▶ [EXERCISE DESCRIPTION] Copy out, exactly as written, only the line containing "[666, 463, 761, 573]" and the lines after it through the end of the records.

▶ [STORED DATA]
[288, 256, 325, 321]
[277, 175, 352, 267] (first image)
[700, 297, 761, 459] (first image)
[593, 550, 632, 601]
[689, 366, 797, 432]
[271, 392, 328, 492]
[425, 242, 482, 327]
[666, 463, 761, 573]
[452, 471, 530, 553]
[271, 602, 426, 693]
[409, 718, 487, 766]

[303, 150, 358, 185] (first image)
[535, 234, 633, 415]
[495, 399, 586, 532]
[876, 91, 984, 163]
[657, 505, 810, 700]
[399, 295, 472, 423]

▶ [REPLY TO THE TASK]
[666, 463, 761, 573]
[452, 471, 530, 553]
[271, 602, 426, 693]
[409, 718, 487, 766]

[303, 150, 358, 185] (first image)
[535, 234, 633, 415]
[495, 399, 586, 532]
[876, 91, 984, 163]
[657, 505, 810, 700]
[399, 295, 472, 423]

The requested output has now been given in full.